* _Problem_: Look through the entries and report how many lines include the word "flashlight". Give the number alone.

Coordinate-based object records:
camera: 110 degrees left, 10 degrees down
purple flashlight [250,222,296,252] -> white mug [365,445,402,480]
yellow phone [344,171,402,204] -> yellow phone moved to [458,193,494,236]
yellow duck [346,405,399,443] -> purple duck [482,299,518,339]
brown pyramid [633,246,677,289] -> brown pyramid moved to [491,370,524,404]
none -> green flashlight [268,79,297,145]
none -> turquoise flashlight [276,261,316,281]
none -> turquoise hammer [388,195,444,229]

* _Output for this task_: 3